§ **What to work on**
An exact copy of every record below is required, with the pictures left out.
··· Supplied records
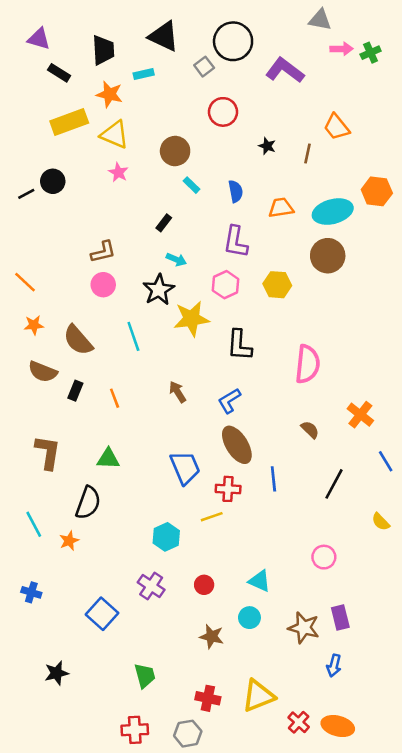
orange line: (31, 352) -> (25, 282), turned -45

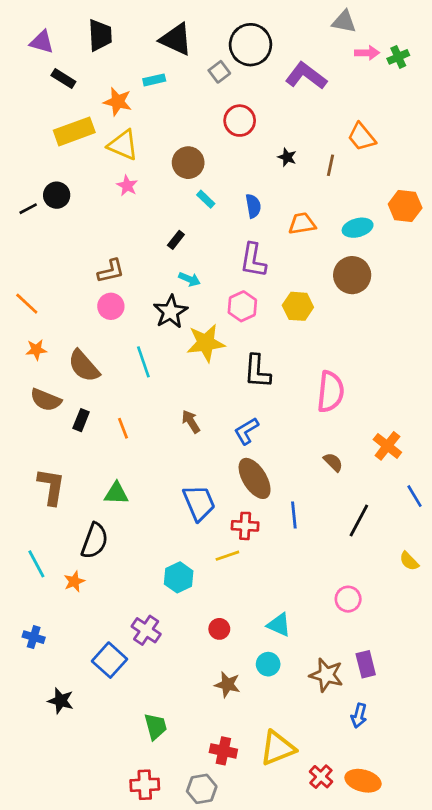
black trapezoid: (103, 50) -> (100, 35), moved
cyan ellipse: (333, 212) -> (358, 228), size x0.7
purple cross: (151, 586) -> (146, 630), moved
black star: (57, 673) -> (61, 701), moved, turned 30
······
§ **Answer space**
orange line: (31, 352) -> (25, 282), turned -45

black trapezoid: (103, 50) -> (100, 35), moved
cyan ellipse: (333, 212) -> (358, 228), size x0.7
purple cross: (151, 586) -> (146, 630), moved
black star: (57, 673) -> (61, 701), moved, turned 30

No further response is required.